Goal = Please write out again the rows starting with the row with "symposium [840, 413]" and going on through the row with "Eduardo [971, 693]", keeping each request and shifting every coordinate in the answers up by 47. Give only those rows.
══ Available records
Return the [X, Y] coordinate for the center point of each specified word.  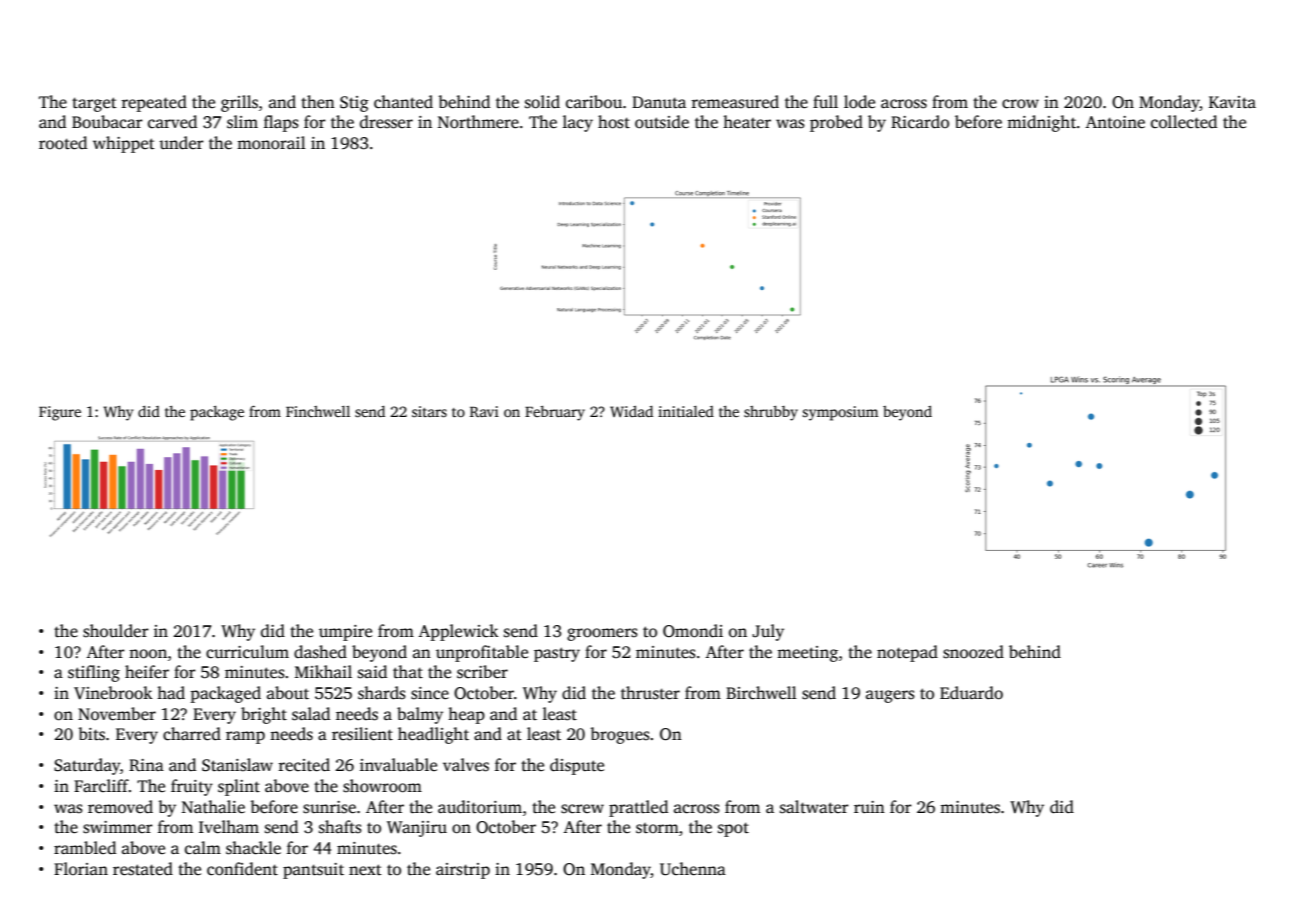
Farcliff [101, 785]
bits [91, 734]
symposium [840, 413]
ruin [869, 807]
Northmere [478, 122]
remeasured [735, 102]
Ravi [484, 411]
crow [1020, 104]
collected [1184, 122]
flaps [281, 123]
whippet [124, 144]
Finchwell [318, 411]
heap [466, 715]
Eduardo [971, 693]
════
══ Available records
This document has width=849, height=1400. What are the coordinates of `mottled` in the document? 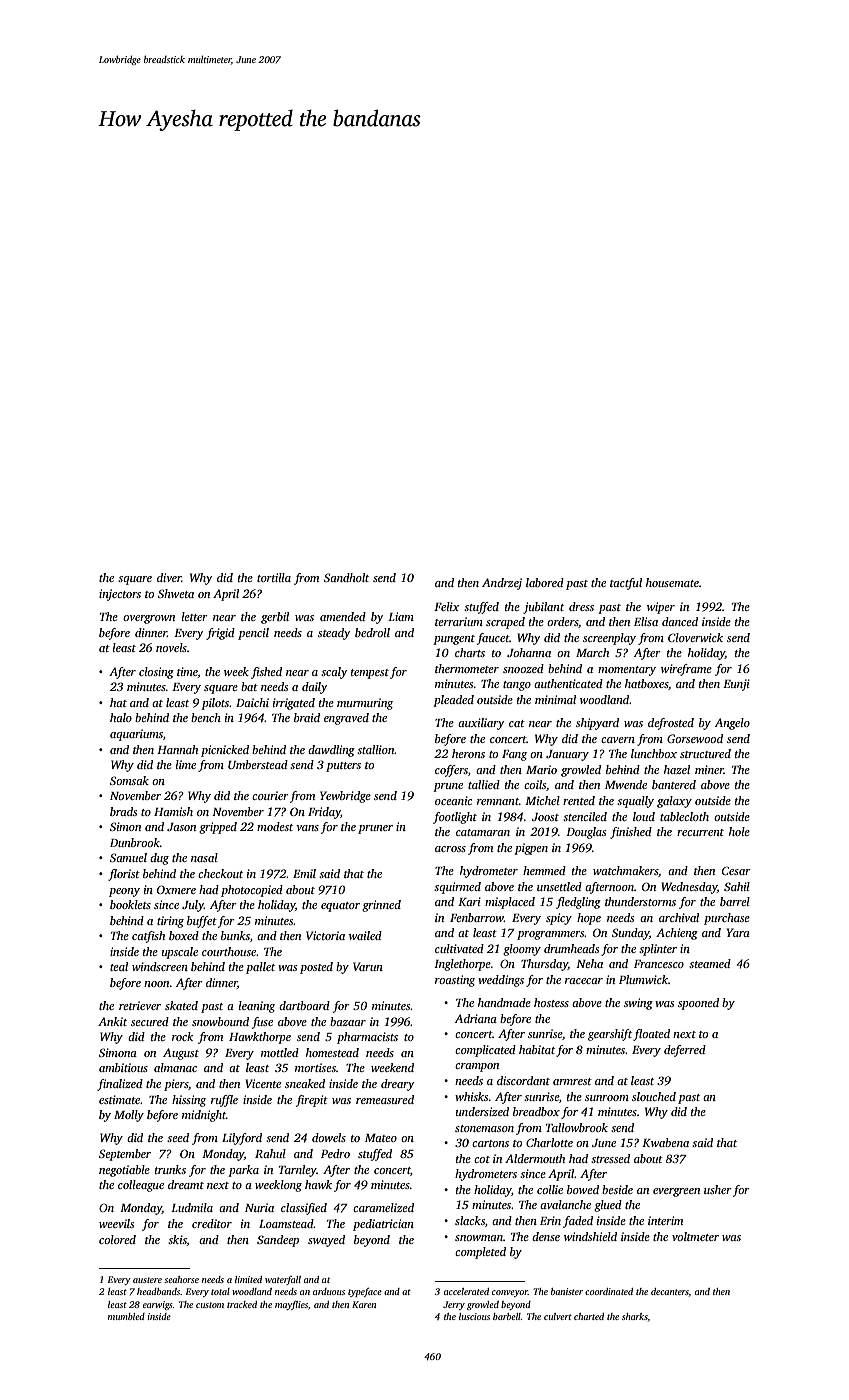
════
The output =
symposium [887, 460]
ruin [916, 854]
Northmere [525, 169]
remeasured [782, 149]
Ravi [531, 458]
crow [1067, 151]
collected [1231, 169]
flaps [328, 170]
whippet [171, 191]
Finchwell [365, 458]
heap [513, 762]
Eduardo [1018, 740]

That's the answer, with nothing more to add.